## Assigned task
Even the shortest line counts, so transcribe all the data exactly.

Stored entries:

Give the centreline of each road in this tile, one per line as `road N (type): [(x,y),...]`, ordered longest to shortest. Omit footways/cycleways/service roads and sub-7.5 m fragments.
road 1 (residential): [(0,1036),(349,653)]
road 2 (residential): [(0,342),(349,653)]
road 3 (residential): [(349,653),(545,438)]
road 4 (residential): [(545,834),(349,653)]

## Result for this exercise
Give the centreline of each road in this tile, one per line as `road N (type): [(x,y),...]`, ordered longest to shortest. Omit footways/cycleways/service roads and sub-7.5 m fragments.
road 1 (residential): [(0,1036),(349,653)]
road 2 (residential): [(0,342),(349,653)]
road 3 (residential): [(349,653),(545,438)]
road 4 (residential): [(545,834),(349,653)]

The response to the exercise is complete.